TASK TO CARRY OUT — For the entries that follow, retype exactly the lines from the one containing "none -> blue brick J2:J3 level 1" to the one containing "none -> blue brick J10 level 1", inclusive, and only those. Images stay out of the copy.

DATA FOR ANALYSIS —
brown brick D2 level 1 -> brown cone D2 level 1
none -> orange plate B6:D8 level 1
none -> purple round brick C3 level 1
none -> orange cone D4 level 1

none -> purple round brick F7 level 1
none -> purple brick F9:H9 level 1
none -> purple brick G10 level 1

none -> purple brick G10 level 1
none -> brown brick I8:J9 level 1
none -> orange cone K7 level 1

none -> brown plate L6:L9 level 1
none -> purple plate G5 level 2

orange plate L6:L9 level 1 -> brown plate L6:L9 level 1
--
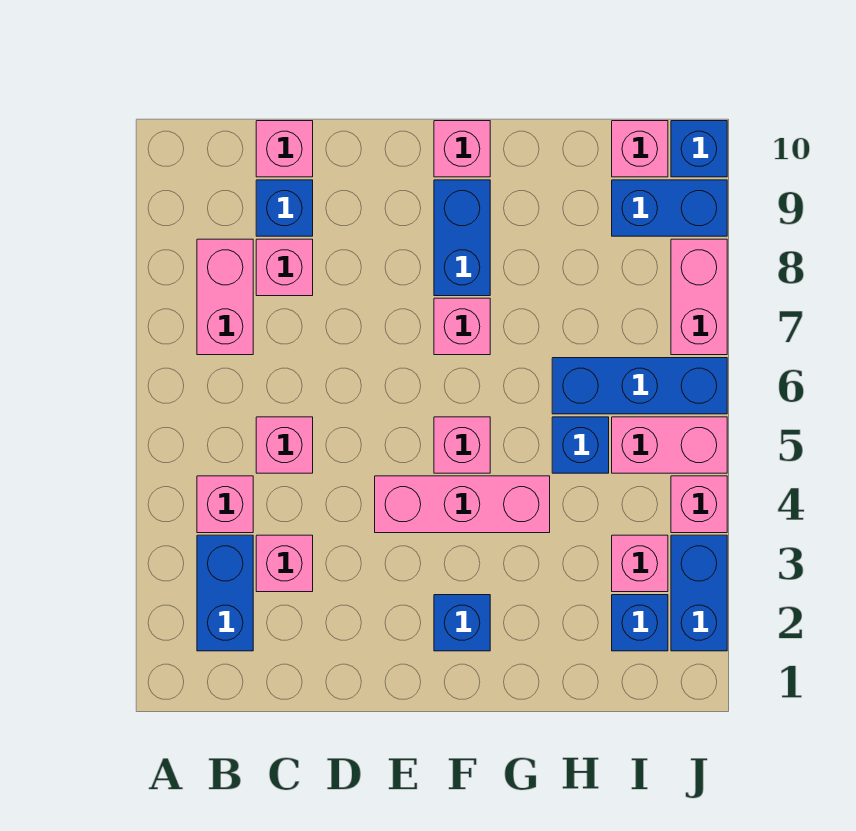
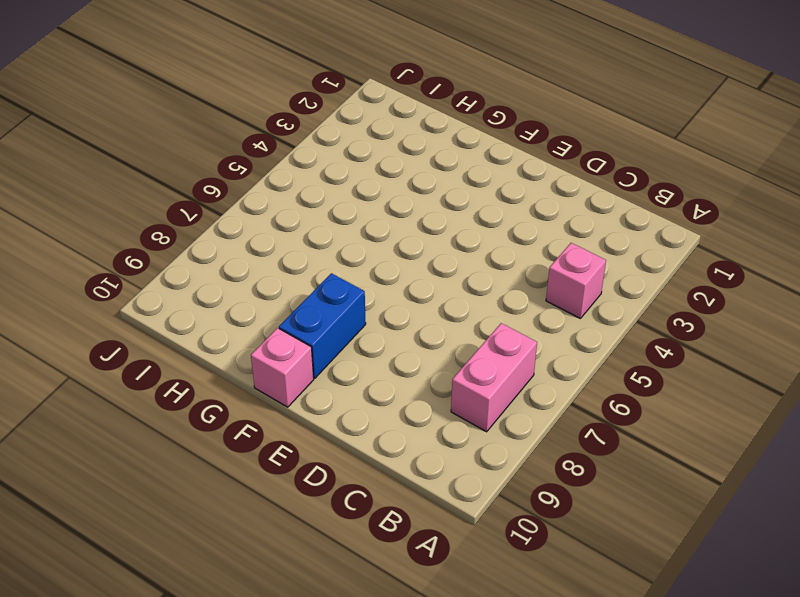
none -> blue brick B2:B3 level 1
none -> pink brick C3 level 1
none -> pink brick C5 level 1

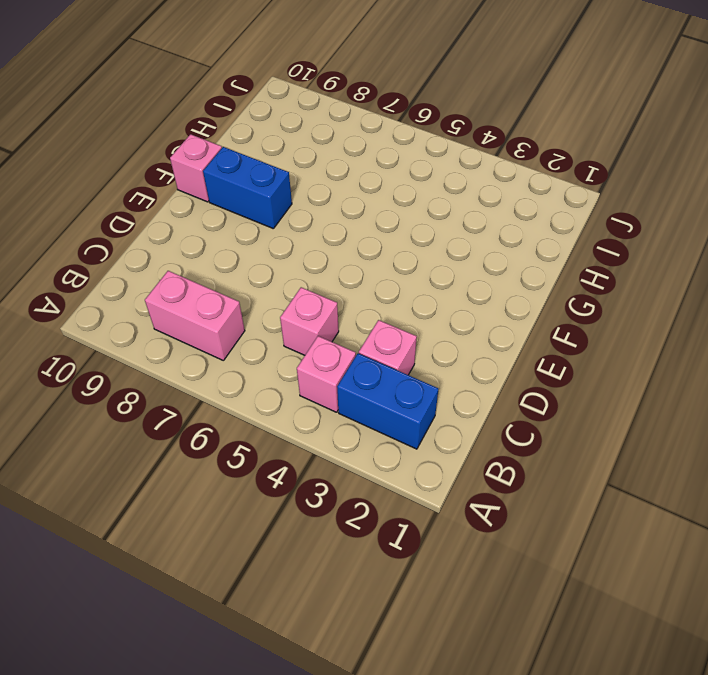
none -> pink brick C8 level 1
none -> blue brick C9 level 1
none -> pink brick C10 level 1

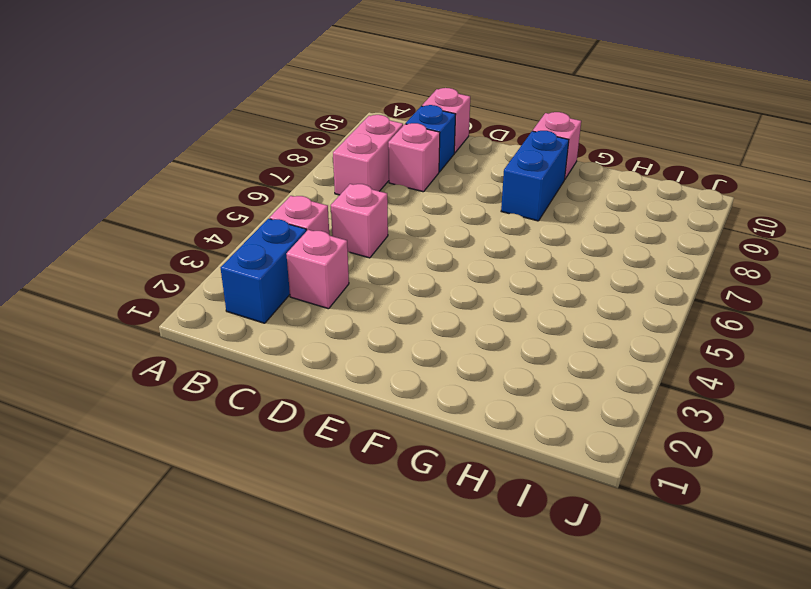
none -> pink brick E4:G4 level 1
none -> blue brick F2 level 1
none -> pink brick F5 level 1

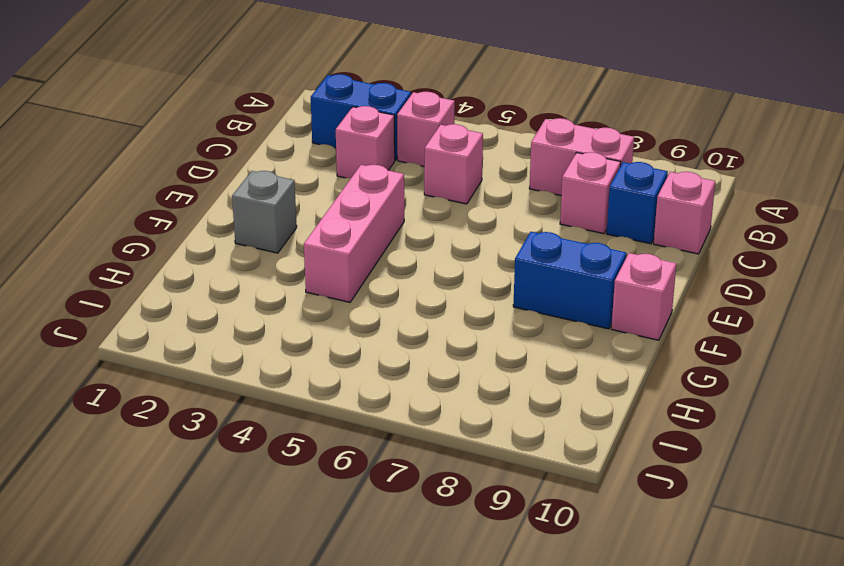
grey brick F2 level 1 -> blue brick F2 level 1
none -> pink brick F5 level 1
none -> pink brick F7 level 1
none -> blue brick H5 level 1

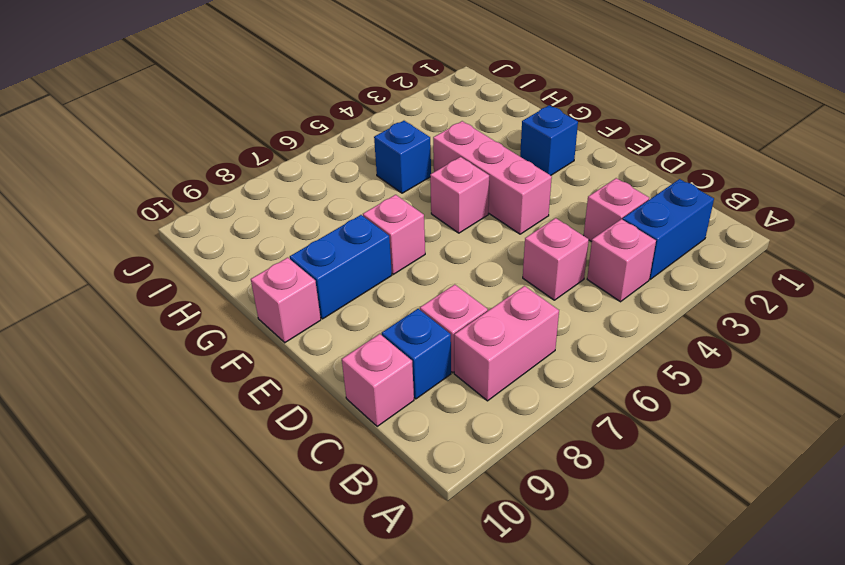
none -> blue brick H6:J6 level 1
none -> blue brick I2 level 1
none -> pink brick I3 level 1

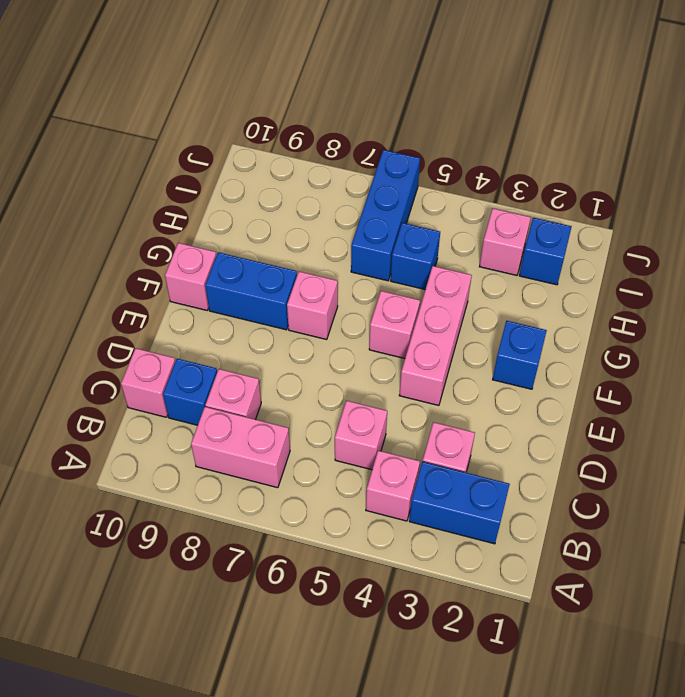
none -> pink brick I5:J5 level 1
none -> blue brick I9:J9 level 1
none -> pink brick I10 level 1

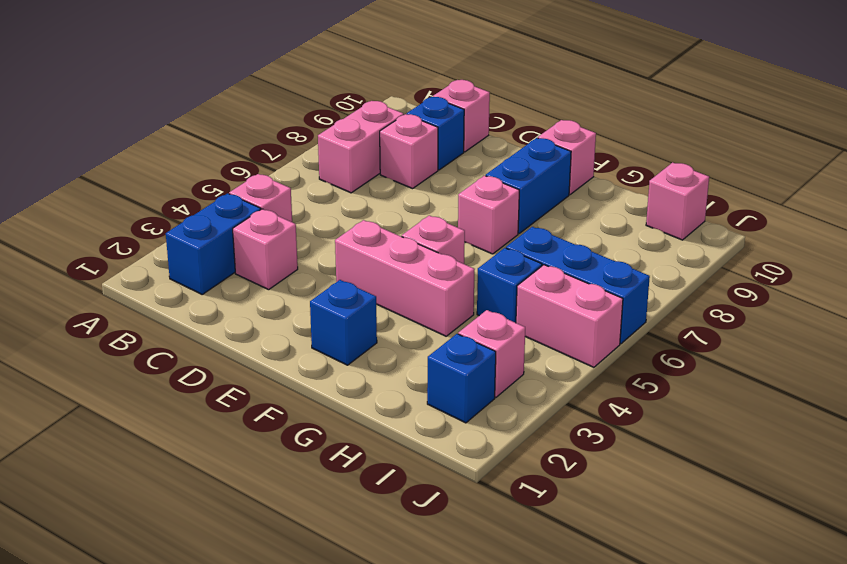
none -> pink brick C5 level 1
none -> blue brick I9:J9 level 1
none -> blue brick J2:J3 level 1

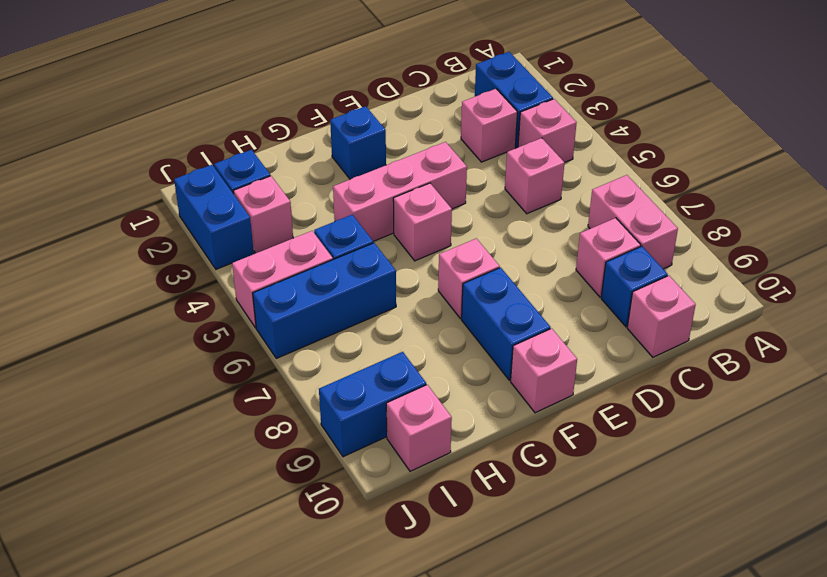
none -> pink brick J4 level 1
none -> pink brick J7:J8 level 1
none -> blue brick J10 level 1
==
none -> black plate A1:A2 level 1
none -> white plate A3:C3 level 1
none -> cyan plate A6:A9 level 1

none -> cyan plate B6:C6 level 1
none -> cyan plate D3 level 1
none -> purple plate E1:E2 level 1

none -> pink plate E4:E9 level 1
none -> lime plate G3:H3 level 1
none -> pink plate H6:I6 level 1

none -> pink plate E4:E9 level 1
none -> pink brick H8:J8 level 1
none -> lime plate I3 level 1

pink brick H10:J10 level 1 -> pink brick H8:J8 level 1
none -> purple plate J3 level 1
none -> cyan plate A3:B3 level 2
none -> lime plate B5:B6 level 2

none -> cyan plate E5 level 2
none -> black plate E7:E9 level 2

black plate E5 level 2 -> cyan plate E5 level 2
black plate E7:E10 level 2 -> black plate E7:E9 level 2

OUTPUT FOR THIS EXERCISE —
none -> blue brick J2:J3 level 1

none -> pink brick J4 level 1
none -> pink brick J7:J8 level 1
none -> blue brick J10 level 1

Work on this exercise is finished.